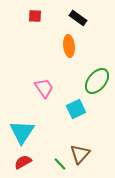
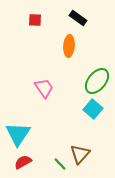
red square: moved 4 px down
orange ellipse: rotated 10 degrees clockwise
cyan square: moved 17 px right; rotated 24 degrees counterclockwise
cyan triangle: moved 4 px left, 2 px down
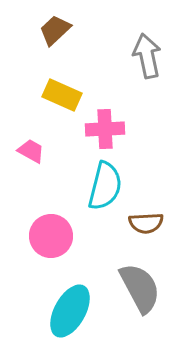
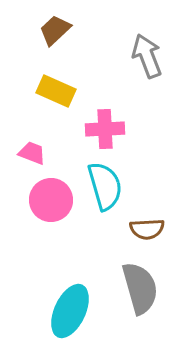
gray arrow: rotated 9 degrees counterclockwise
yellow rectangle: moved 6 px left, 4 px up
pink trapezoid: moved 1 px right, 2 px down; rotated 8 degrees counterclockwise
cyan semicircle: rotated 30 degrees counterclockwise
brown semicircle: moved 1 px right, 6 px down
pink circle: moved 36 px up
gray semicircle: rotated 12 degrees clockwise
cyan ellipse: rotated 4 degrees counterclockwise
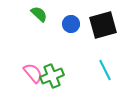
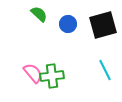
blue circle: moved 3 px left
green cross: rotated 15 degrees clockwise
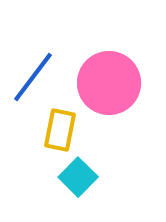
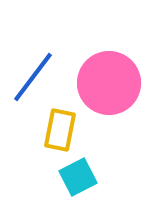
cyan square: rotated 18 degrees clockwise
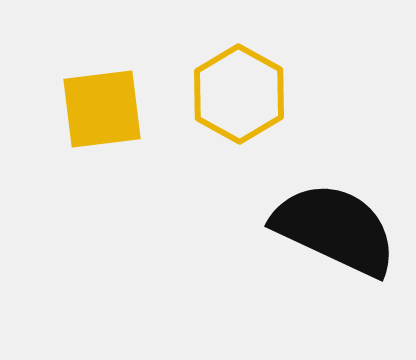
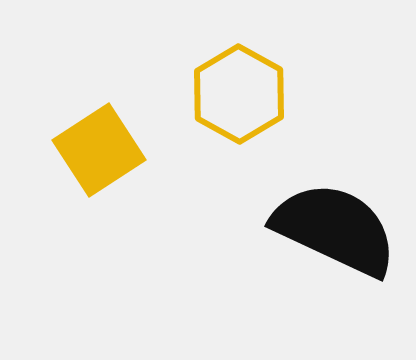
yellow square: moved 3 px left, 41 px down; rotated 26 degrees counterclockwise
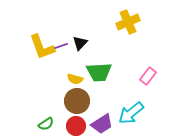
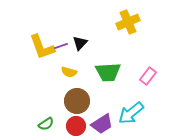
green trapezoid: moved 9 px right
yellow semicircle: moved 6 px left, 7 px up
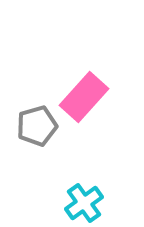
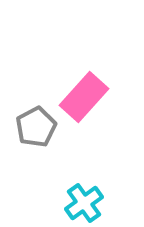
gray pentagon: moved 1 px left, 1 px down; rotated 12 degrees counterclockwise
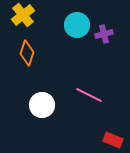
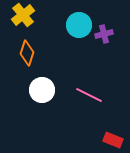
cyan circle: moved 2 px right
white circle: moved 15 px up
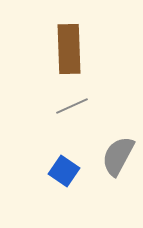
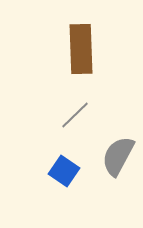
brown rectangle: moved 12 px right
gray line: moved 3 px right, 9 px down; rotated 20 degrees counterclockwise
•••
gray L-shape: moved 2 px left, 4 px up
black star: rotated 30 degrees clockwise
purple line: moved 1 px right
•••
- **What to produce**
Set out everything in the material from the line containing "yellow square: moved" down to the line containing "gray line: moved" as a numbered list, with no blank lines and no pictures.

- **Right answer**
1. yellow square: moved 3 px left, 41 px down; rotated 26 degrees counterclockwise
2. green trapezoid: moved 9 px right
3. yellow semicircle: moved 6 px left, 7 px up
4. gray pentagon: moved 1 px left, 1 px down; rotated 12 degrees counterclockwise
5. cyan circle: moved 2 px right
6. white circle: moved 15 px up
7. brown rectangle: moved 12 px right
8. gray line: moved 3 px right, 9 px down; rotated 20 degrees counterclockwise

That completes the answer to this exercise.